(Modification records)
• • • •

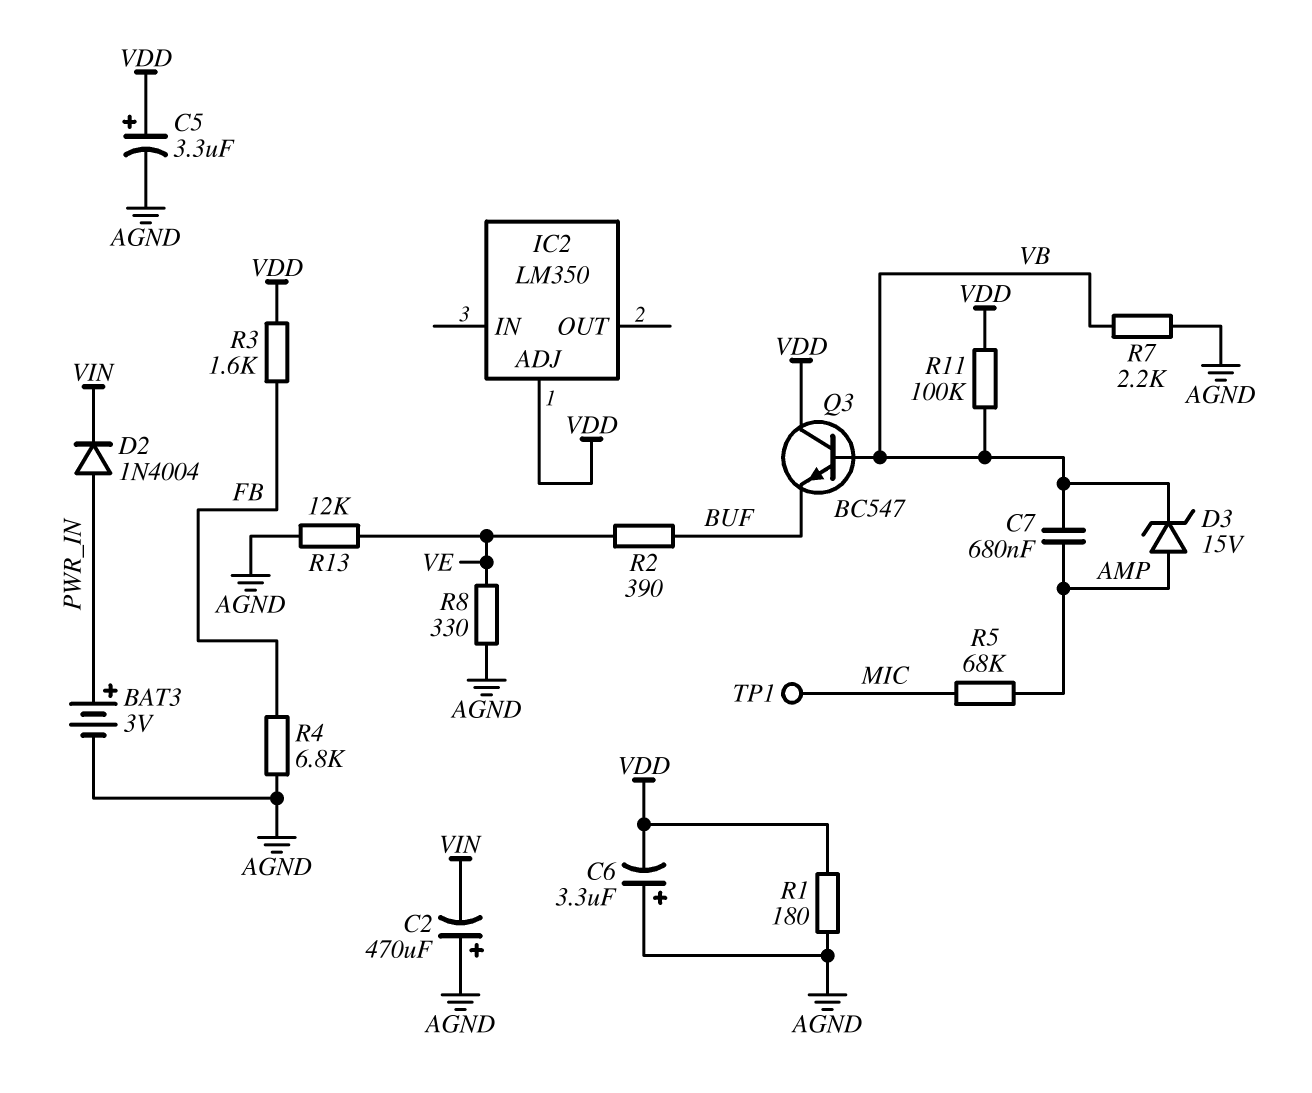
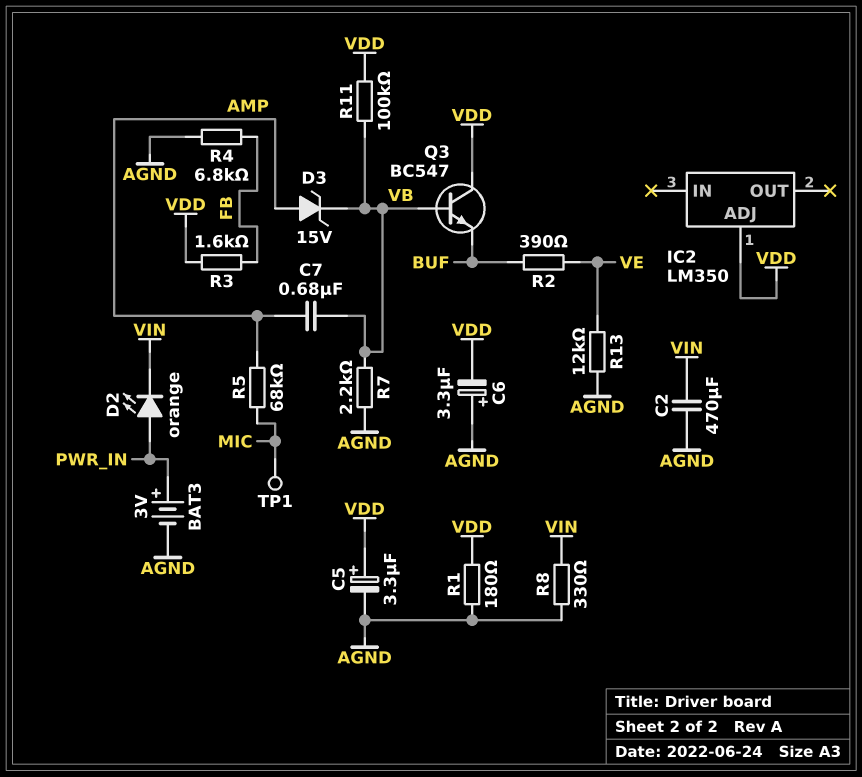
C2: 470uF (plus AGND, minus VIN) -> 470uF (AGND, VIN)
D2: diode 1N4004 (A PWR_IN, K VIN) -> LED orange (A PWR_IN, K VIN)
R8: 330 (AGND, VE) -> 330 (AGND, VIN)

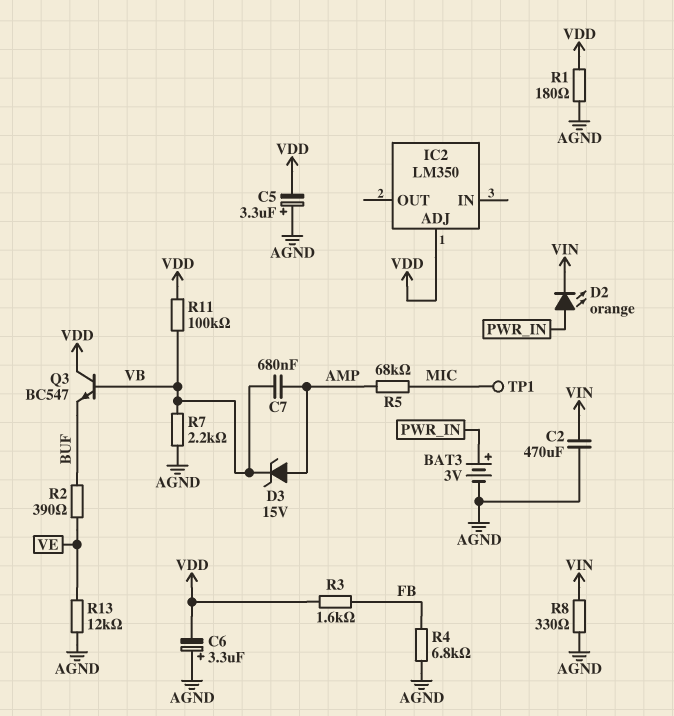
C5: 3.3uF (plus VDD, minus AGND) -> 3.3uF (plus AGND, minus VDD)

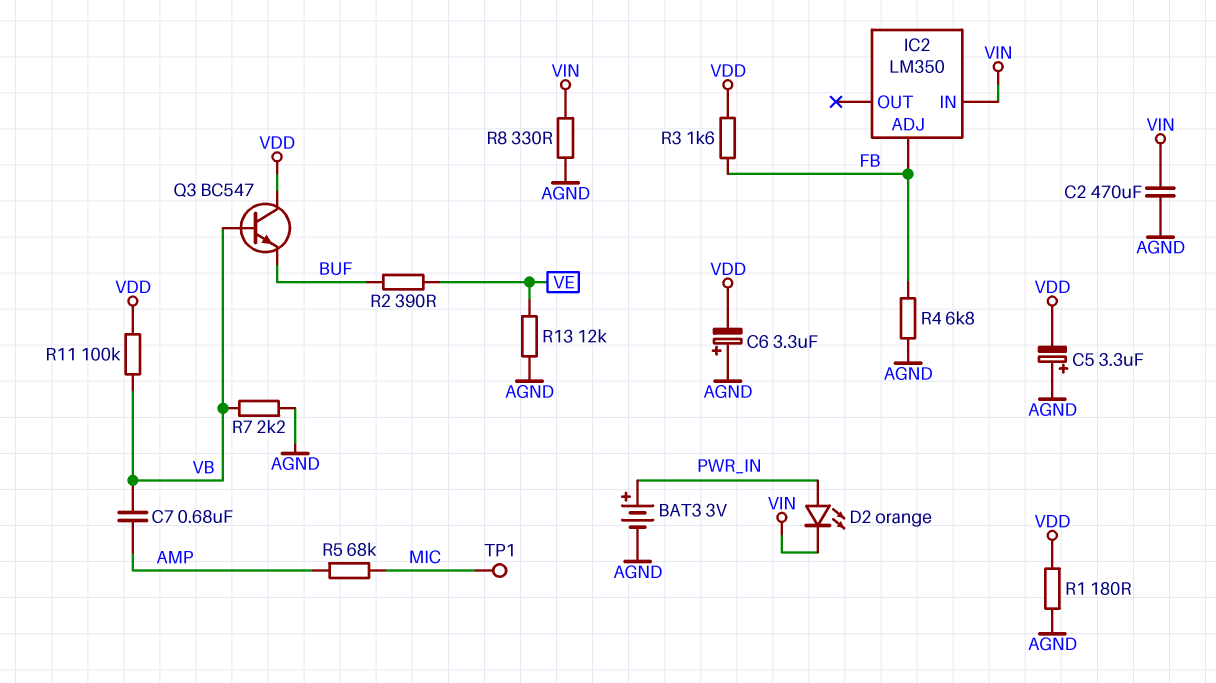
D3: zener 15V (A AMP, K VB) -> none
IC2 pin ADJ: VDD -> FB
IC2 pin IN: none -> VIN

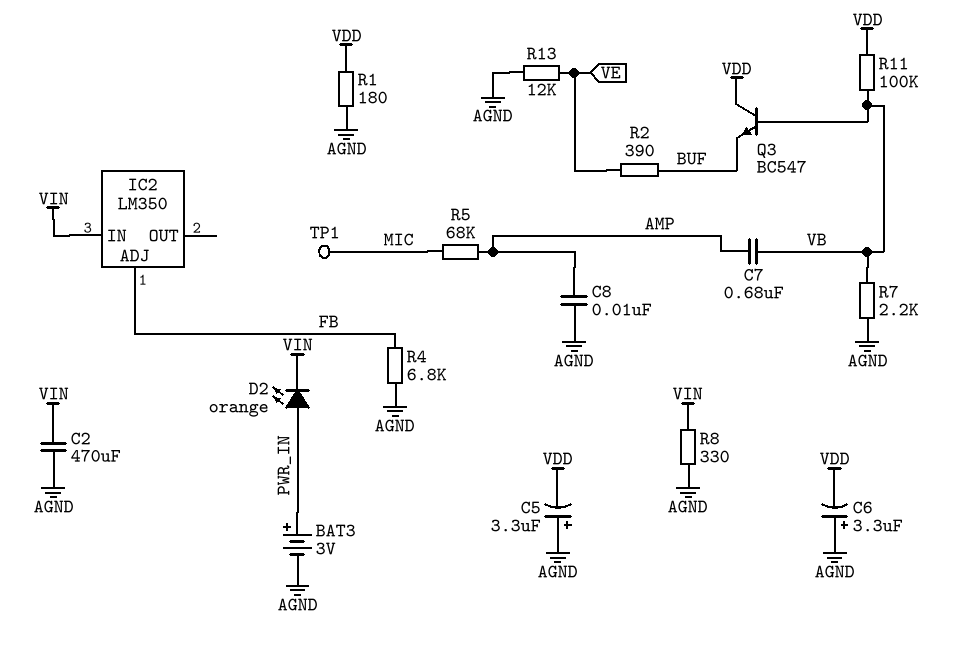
C8: none -> 10nF (AGND, AMP)
R3: 1.6k (FB, VDD) -> none

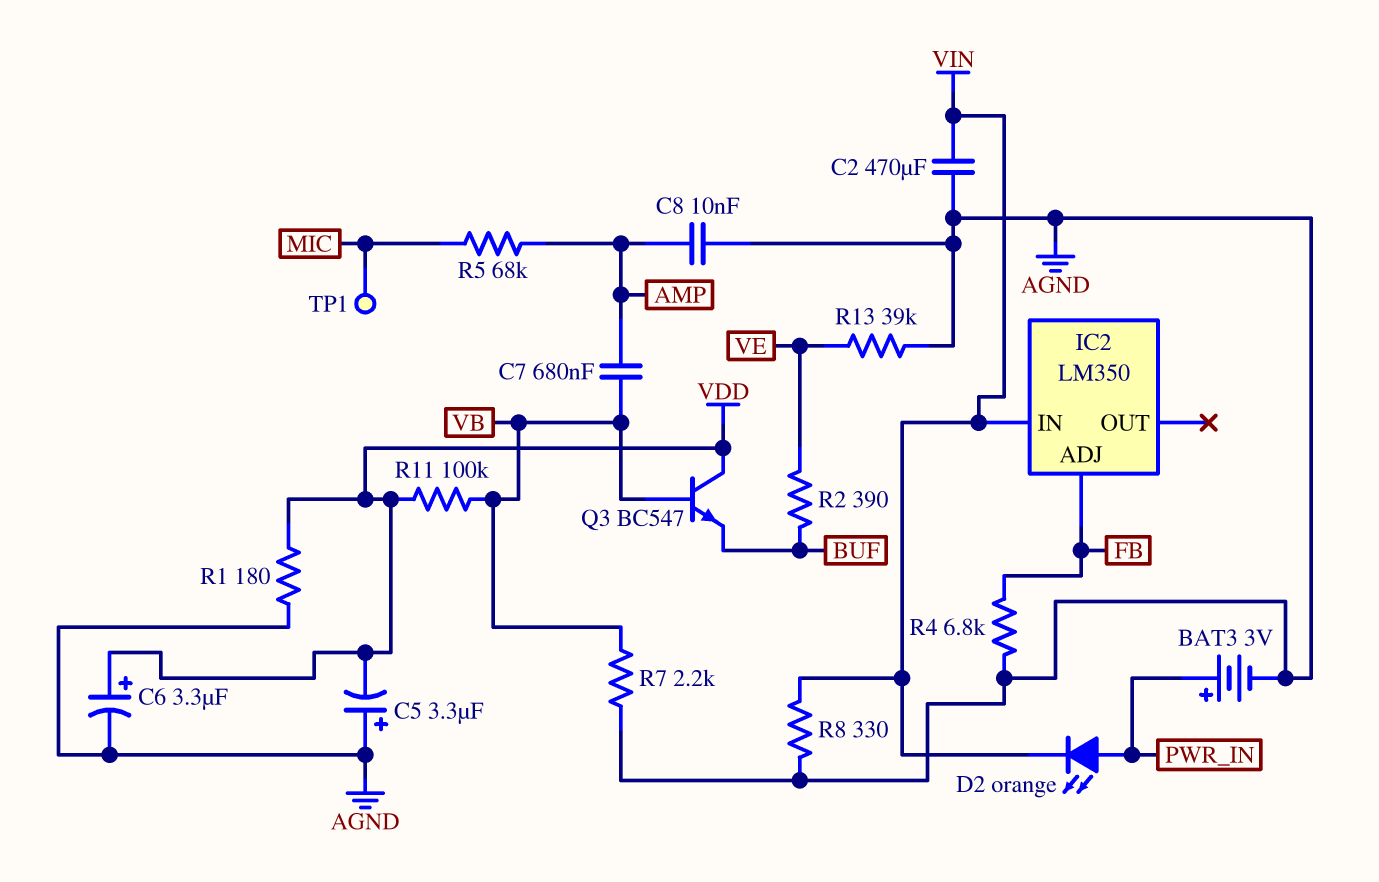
C6: 3.3uF (plus AGND, minus VDD) -> 3.3uF (plus VDD, minus AGND)
R13: 12k (AGND, VE) -> 39k (AGND, VE)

• • • •

#### TASK INSTRUCTIONS:
Out of the records above, pull the lines that include the word "AGND".

#### THE ANSWER:
C2: 470uF (plus AGND, minus VIN) -> 470uF (AGND, VIN)
R8: 330 (AGND, VE) -> 330 (AGND, VIN)
C5: 3.3uF (plus VDD, minus AGND) -> 3.3uF (plus AGND, minus VDD)
C8: none -> 10nF (AGND, AMP)
C6: 3.3uF (plus AGND, minus VDD) -> 3.3uF (plus VDD, minus AGND)
R13: 12k (AGND, VE) -> 39k (AGND, VE)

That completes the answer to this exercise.